▶ TASK STATEMENT
Set down every line of the data exactly, skipping the pictures.
┌─ DATA FOR THIS TASK
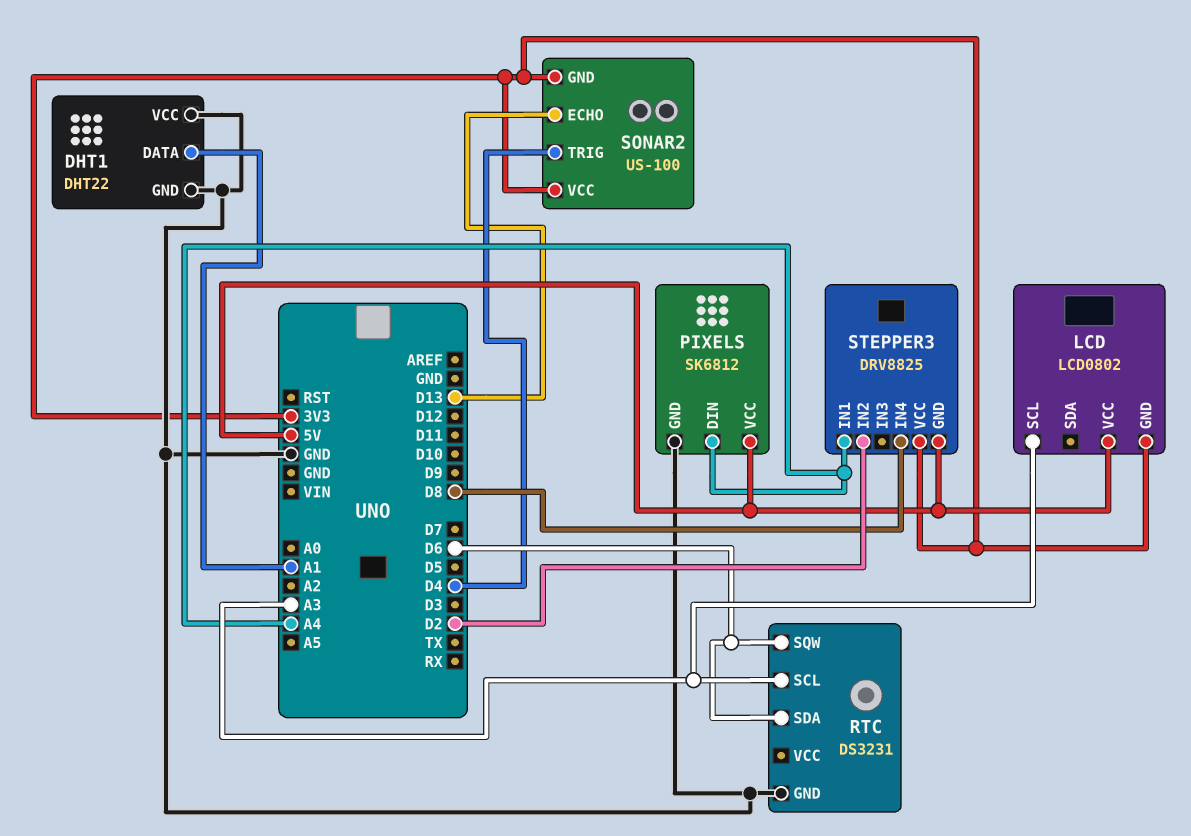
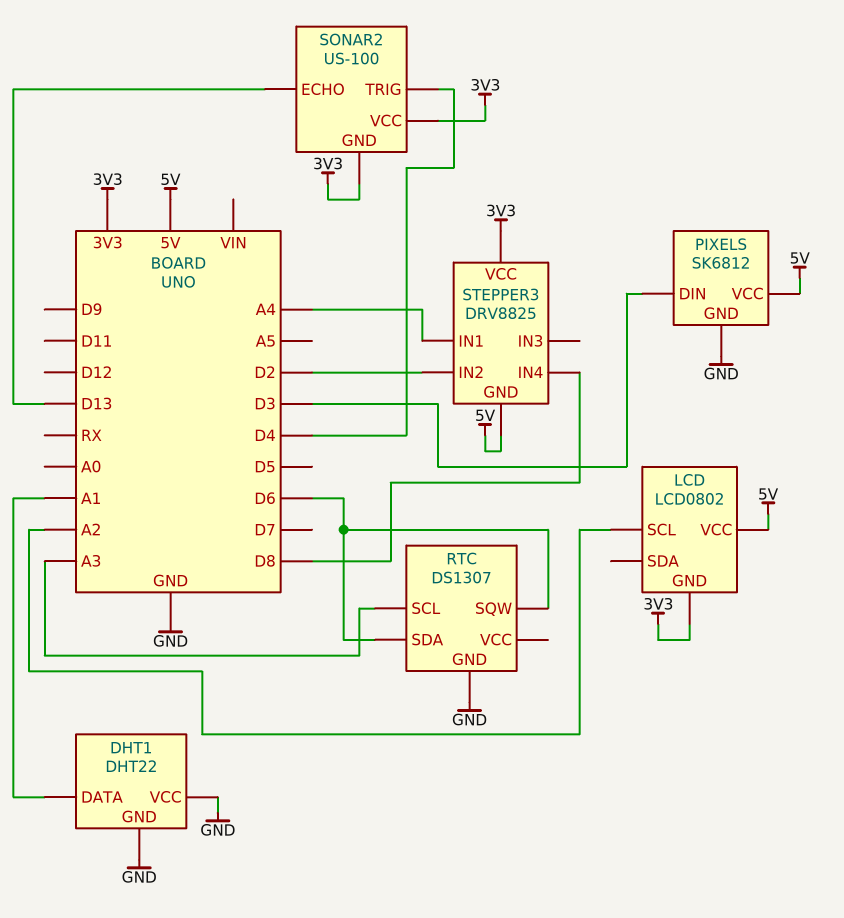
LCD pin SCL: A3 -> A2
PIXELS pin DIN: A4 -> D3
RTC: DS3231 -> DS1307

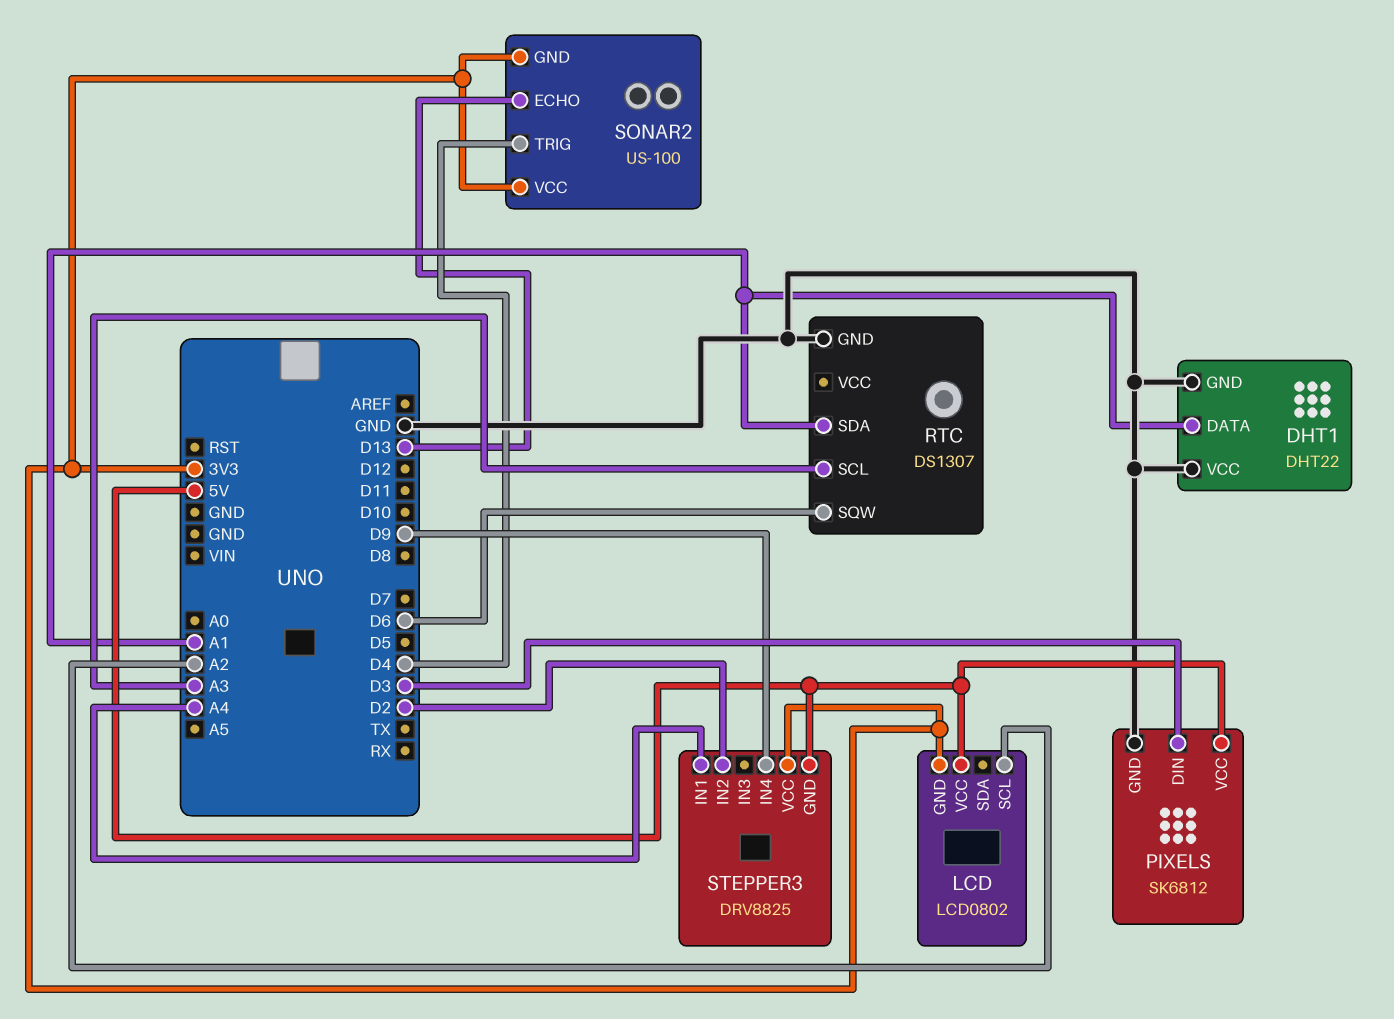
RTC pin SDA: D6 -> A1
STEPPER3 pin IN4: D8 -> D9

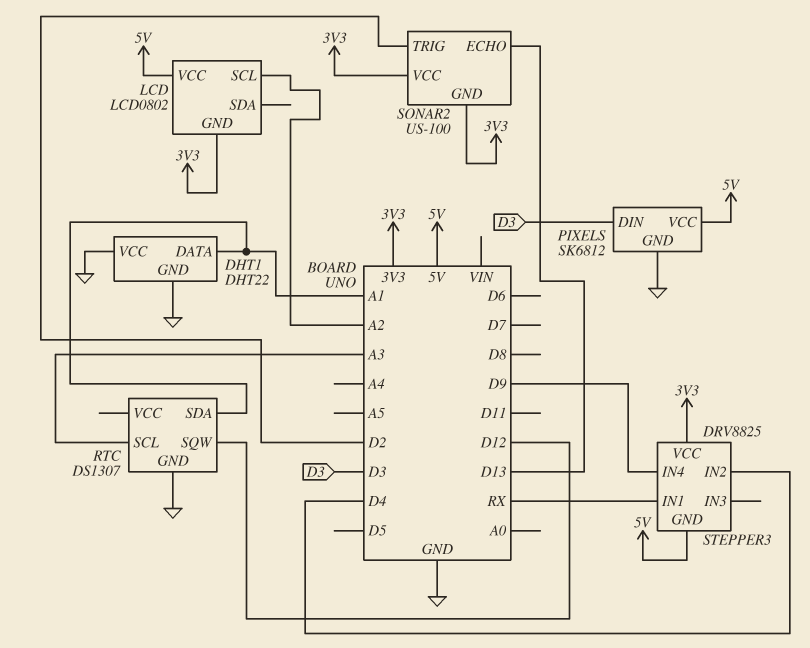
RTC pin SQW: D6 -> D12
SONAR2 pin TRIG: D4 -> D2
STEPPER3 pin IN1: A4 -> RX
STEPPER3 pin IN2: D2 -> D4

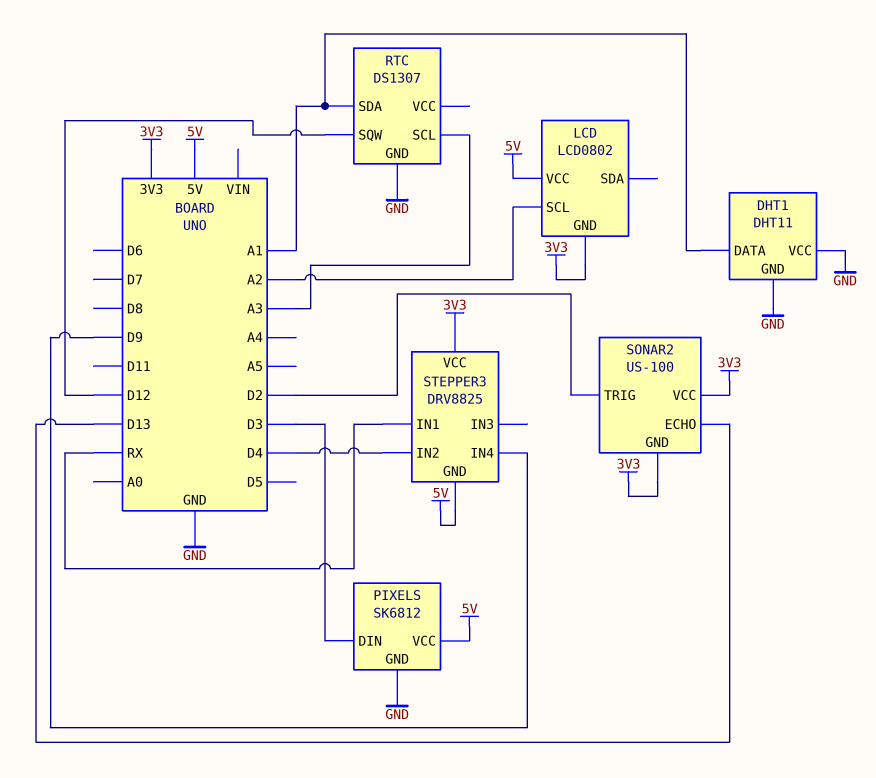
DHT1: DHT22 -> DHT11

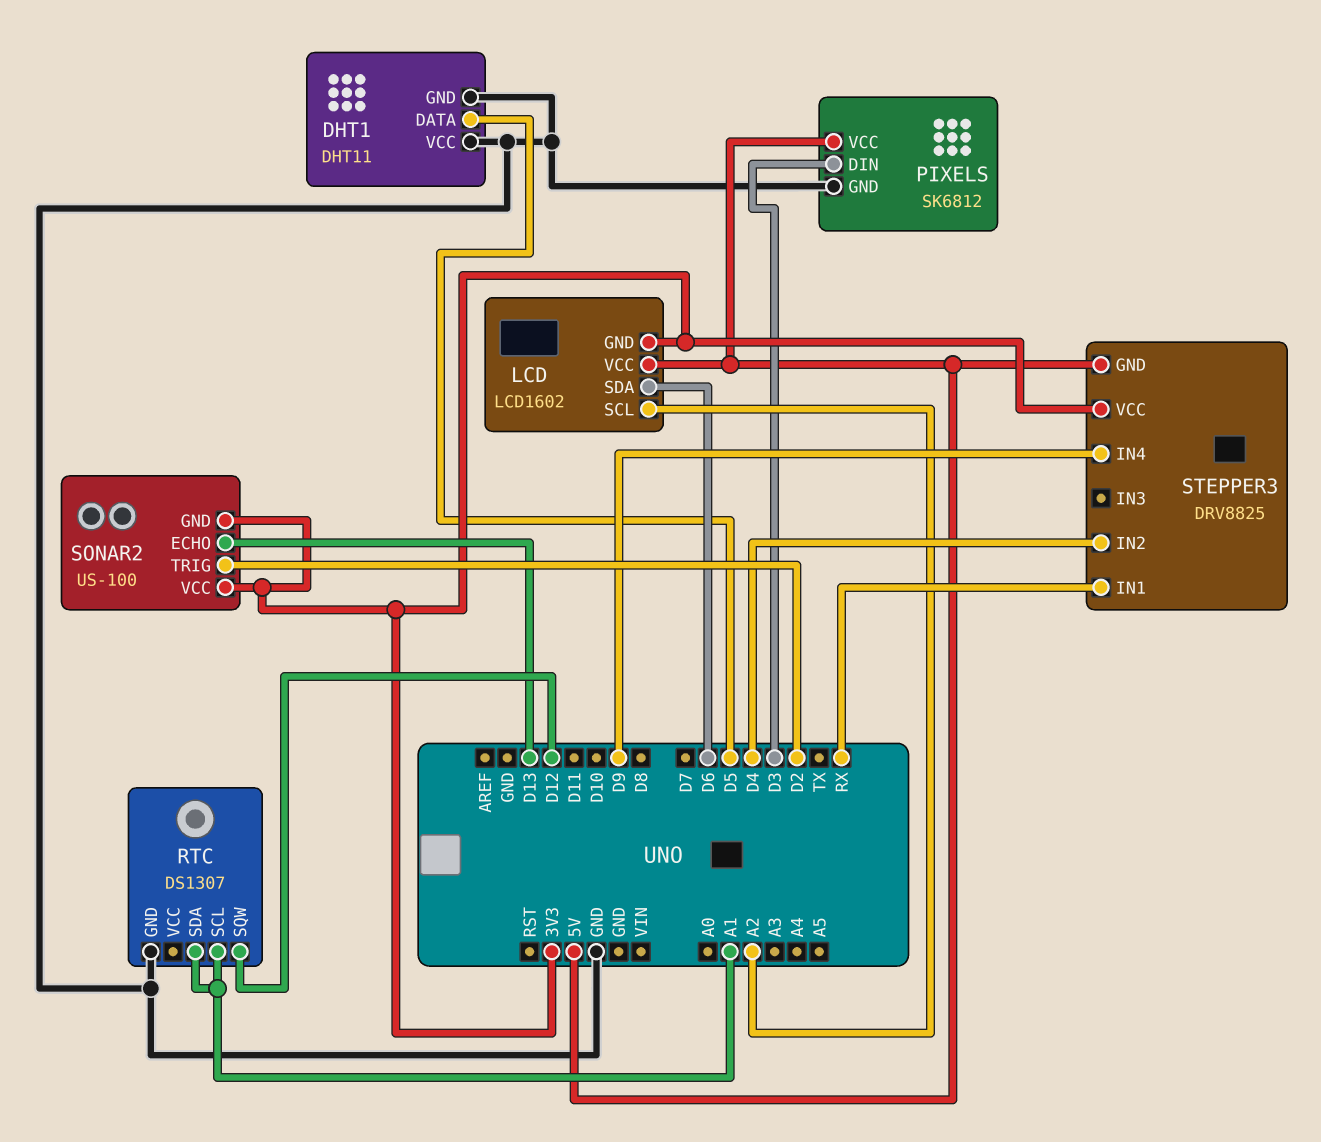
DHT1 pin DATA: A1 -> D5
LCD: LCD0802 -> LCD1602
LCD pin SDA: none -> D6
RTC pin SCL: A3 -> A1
└─
▶ ANSWER TO THIS EXERCISE
LCD pin SCL: A3 -> A2
PIXELS pin DIN: A4 -> D3
RTC: DS3231 -> DS1307

RTC pin SDA: D6 -> A1
STEPPER3 pin IN4: D8 -> D9

RTC pin SQW: D6 -> D12
SONAR2 pin TRIG: D4 -> D2
STEPPER3 pin IN1: A4 -> RX
STEPPER3 pin IN2: D2 -> D4

DHT1: DHT22 -> DHT11

DHT1 pin DATA: A1 -> D5
LCD: LCD0802 -> LCD1602
LCD pin SDA: none -> D6
RTC pin SCL: A3 -> A1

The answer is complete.